JOB: From the data that follows, print exactly the lines starting at the one containing "blue flashlight: 5 -> 4" and ending at the one containing "red marker: 3 -> 5"; include both of them and nothing more.

SOURCE MATERIAL:
"""

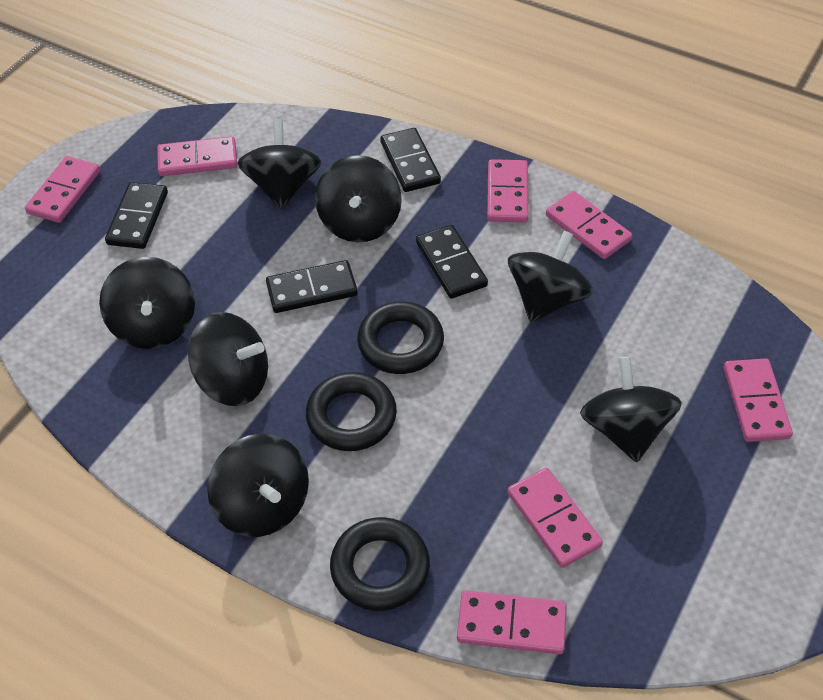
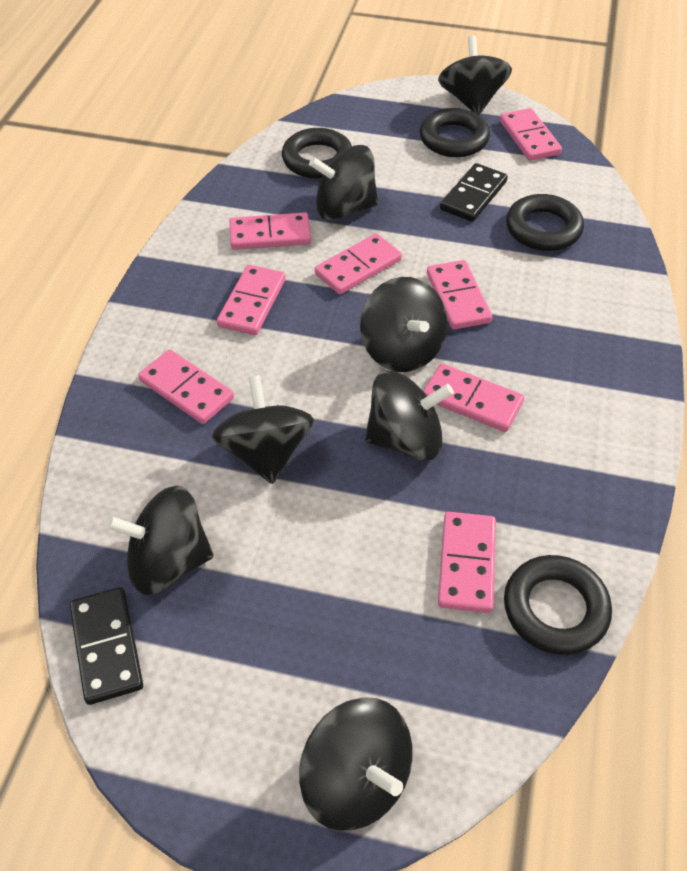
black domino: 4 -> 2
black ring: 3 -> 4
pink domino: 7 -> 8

"""
"""

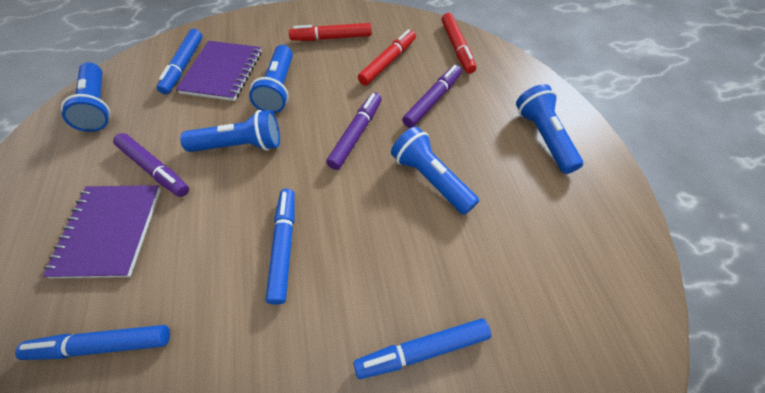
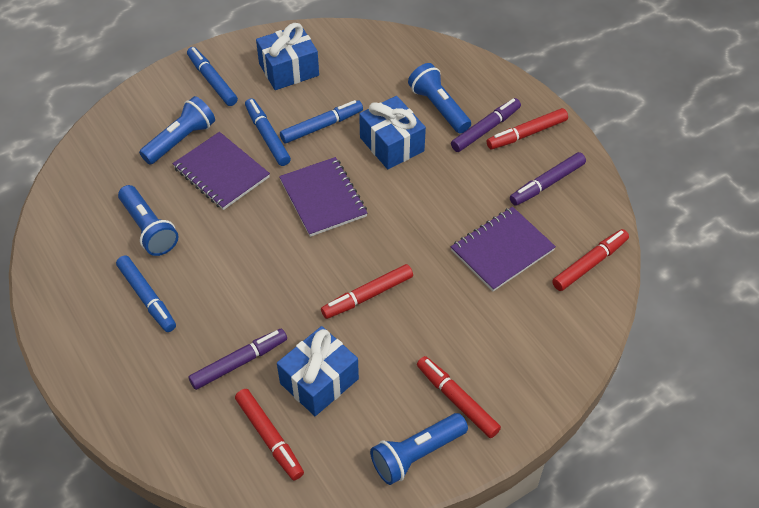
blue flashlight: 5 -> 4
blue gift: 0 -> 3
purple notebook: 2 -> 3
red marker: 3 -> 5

"""

EXERCISE OUTPUT:
blue flashlight: 5 -> 4
blue gift: 0 -> 3
purple notebook: 2 -> 3
red marker: 3 -> 5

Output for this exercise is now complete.